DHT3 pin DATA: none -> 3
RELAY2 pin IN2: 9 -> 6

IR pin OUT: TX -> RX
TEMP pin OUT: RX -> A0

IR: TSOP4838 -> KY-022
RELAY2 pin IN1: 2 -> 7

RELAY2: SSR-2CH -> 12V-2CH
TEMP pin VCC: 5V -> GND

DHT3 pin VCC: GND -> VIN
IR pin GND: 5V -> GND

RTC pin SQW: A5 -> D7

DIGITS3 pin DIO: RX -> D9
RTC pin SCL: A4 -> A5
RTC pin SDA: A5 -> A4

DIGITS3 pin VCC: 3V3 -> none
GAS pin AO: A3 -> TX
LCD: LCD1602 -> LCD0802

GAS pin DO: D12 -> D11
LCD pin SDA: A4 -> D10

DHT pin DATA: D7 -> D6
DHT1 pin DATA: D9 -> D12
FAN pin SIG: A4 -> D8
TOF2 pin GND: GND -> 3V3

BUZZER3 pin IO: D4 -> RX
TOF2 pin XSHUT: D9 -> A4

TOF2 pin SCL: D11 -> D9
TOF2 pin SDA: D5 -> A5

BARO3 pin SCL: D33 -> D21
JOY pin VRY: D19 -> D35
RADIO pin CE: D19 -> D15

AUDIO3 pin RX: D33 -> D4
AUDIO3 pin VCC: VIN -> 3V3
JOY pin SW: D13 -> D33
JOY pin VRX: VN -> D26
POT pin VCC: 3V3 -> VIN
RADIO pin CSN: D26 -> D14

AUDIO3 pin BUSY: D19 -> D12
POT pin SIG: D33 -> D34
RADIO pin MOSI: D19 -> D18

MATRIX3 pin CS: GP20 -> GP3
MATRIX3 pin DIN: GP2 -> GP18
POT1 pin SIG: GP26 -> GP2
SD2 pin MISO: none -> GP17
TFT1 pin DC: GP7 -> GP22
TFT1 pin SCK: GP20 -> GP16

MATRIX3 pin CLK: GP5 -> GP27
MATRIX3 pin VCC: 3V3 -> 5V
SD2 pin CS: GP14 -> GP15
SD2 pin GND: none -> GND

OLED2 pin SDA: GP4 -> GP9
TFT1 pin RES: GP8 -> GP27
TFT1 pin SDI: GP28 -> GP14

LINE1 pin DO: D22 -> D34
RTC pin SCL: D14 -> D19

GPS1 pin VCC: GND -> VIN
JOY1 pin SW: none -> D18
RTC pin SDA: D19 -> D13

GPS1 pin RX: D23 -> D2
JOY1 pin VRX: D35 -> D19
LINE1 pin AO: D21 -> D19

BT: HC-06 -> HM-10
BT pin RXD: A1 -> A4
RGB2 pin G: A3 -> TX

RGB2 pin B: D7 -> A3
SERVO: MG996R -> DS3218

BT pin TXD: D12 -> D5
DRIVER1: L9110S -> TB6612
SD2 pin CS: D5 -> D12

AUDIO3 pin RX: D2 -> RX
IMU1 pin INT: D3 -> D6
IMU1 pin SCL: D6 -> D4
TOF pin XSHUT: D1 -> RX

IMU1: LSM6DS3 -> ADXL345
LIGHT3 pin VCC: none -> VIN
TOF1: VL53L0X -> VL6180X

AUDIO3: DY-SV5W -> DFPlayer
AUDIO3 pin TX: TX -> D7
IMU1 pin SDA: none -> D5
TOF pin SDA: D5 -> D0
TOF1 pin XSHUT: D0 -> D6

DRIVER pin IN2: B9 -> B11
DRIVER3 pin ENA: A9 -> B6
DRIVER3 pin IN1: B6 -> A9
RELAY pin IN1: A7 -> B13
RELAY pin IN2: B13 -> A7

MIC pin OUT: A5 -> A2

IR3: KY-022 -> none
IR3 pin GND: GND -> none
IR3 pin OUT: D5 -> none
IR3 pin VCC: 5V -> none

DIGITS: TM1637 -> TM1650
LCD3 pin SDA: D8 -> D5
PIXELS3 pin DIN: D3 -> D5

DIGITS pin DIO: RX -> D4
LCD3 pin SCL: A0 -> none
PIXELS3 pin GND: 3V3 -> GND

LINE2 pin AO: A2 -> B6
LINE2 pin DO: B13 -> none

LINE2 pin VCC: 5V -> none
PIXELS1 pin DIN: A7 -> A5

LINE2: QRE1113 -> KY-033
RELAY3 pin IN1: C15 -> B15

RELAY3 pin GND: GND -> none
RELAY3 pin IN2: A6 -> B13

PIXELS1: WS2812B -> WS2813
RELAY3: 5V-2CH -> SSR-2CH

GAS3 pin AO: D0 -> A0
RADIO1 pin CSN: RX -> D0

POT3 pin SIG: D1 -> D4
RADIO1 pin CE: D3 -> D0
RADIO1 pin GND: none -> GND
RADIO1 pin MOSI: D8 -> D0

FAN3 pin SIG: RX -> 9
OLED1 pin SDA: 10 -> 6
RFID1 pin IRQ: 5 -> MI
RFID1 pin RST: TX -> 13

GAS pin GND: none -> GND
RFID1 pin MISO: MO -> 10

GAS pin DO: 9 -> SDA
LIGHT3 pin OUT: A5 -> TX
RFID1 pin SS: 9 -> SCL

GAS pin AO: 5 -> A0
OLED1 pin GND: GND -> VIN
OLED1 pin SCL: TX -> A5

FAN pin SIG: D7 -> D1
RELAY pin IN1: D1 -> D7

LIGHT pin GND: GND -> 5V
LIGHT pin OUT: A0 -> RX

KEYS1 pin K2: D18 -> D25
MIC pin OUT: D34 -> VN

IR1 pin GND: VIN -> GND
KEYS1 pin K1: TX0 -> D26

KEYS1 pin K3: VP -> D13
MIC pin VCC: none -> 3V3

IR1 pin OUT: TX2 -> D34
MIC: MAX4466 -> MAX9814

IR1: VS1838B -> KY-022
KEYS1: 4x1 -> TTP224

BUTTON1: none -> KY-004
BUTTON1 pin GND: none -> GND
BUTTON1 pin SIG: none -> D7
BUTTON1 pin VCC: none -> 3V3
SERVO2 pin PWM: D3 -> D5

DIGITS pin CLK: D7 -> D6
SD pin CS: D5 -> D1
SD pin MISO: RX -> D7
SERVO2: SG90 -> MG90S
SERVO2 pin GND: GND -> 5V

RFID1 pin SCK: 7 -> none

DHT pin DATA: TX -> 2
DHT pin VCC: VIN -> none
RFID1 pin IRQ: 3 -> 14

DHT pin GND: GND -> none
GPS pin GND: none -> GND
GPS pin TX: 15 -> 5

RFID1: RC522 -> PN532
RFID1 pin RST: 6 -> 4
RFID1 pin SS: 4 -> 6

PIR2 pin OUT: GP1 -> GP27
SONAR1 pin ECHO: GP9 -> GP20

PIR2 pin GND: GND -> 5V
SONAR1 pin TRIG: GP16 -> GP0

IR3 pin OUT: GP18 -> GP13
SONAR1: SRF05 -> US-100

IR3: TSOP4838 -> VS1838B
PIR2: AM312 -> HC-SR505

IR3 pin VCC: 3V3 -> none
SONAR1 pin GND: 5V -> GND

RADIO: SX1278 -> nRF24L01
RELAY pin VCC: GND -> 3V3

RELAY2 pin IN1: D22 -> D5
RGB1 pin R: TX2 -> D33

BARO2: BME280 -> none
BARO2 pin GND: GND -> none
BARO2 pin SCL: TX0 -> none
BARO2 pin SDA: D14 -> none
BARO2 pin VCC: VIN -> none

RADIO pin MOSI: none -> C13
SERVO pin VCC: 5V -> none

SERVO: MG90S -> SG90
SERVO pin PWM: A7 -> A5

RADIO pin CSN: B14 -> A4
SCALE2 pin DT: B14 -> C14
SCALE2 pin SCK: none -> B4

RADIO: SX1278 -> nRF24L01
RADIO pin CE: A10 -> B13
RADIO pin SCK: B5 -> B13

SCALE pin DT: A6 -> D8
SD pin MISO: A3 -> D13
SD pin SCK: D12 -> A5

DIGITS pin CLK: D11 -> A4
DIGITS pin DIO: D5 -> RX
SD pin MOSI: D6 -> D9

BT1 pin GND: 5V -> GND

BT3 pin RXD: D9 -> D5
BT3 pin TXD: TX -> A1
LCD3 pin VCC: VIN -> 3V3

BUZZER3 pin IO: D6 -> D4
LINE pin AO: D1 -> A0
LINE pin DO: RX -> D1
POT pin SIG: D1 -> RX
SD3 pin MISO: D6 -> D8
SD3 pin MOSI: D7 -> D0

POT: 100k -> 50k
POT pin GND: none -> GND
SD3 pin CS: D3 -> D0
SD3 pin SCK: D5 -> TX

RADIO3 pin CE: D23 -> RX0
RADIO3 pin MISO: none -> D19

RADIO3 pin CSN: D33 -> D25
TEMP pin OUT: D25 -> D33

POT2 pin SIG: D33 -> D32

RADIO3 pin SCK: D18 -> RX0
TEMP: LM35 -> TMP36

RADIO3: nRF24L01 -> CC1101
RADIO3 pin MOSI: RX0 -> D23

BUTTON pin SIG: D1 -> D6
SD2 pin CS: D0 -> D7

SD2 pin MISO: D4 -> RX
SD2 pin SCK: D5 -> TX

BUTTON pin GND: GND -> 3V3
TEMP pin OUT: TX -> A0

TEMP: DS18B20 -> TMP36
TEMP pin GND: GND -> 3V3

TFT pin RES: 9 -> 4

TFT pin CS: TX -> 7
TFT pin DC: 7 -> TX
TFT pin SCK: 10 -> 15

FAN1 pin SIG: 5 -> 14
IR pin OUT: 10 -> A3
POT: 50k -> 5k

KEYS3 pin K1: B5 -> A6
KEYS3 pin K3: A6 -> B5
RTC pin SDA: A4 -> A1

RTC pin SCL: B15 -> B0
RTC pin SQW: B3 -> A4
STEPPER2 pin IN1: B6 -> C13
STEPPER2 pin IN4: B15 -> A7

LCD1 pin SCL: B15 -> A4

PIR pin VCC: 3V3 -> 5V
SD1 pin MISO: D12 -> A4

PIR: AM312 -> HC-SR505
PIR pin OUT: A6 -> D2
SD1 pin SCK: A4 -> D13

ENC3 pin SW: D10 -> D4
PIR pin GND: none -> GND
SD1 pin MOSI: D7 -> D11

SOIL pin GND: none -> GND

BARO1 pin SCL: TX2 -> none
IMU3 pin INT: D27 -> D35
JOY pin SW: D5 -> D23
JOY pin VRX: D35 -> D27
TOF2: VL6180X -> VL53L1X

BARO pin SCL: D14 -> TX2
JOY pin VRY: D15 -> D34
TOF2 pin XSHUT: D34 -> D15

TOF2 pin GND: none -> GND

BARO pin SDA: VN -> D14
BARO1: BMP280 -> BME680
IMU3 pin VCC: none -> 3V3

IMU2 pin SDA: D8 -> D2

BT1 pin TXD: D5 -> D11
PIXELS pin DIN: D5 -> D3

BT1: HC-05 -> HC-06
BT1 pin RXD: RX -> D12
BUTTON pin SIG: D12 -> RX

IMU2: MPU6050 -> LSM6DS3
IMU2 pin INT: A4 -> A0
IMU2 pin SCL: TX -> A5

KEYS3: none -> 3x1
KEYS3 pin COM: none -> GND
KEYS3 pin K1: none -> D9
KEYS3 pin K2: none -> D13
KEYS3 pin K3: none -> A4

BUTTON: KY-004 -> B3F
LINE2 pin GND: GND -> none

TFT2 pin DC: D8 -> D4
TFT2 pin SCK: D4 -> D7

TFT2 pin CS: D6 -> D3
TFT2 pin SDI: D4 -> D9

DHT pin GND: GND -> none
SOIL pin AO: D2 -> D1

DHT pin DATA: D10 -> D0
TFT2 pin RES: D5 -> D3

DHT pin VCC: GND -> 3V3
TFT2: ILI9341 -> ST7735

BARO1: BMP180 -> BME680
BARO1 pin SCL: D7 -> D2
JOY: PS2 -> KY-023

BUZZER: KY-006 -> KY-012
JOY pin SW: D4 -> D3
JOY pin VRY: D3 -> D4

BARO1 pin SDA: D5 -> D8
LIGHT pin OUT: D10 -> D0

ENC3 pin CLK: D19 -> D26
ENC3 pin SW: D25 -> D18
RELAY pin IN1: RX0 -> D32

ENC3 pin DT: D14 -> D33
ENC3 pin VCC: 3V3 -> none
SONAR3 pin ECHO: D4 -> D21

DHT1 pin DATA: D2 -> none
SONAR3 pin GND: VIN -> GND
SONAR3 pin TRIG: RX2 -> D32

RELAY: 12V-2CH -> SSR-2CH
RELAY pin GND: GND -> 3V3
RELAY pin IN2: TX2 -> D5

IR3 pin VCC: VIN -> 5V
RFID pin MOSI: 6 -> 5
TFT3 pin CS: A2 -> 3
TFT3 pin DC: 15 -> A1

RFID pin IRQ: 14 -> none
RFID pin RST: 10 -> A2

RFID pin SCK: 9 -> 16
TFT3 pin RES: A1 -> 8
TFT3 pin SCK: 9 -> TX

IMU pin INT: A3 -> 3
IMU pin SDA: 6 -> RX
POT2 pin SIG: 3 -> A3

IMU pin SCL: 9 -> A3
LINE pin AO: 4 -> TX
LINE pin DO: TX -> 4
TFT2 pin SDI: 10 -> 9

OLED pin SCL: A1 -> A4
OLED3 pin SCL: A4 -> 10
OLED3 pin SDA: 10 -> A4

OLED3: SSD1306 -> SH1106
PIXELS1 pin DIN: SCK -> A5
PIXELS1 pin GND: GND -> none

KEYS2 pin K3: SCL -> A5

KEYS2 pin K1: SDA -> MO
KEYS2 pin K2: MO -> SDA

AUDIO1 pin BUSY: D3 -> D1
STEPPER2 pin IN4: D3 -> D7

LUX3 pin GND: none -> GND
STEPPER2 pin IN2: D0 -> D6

- EXERCISE -
Working from the data above, extract solely the lines from the one containing "IR3 pin VCC: 3V3 -> none" through the one containing "SD pin MOSI: D6 -> D9", exactly as they appear, both included.

- OUTPUT OF THE TASK -
IR3 pin VCC: 3V3 -> none
SONAR1 pin GND: 5V -> GND

RADIO: SX1278 -> nRF24L01
RELAY pin VCC: GND -> 3V3

RELAY2 pin IN1: D22 -> D5
RGB1 pin R: TX2 -> D33

BARO2: BME280 -> none
BARO2 pin GND: GND -> none
BARO2 pin SCL: TX0 -> none
BARO2 pin SDA: D14 -> none
BARO2 pin VCC: VIN -> none

RADIO pin MOSI: none -> C13
SERVO pin VCC: 5V -> none

SERVO: MG90S -> SG90
SERVO pin PWM: A7 -> A5

RADIO pin CSN: B14 -> A4
SCALE2 pin DT: B14 -> C14
SCALE2 pin SCK: none -> B4

RADIO: SX1278 -> nRF24L01
RADIO pin CE: A10 -> B13
RADIO pin SCK: B5 -> B13

SCALE pin DT: A6 -> D8
SD pin MISO: A3 -> D13
SD pin SCK: D12 -> A5

DIGITS pin CLK: D11 -> A4
DIGITS pin DIO: D5 -> RX
SD pin MOSI: D6 -> D9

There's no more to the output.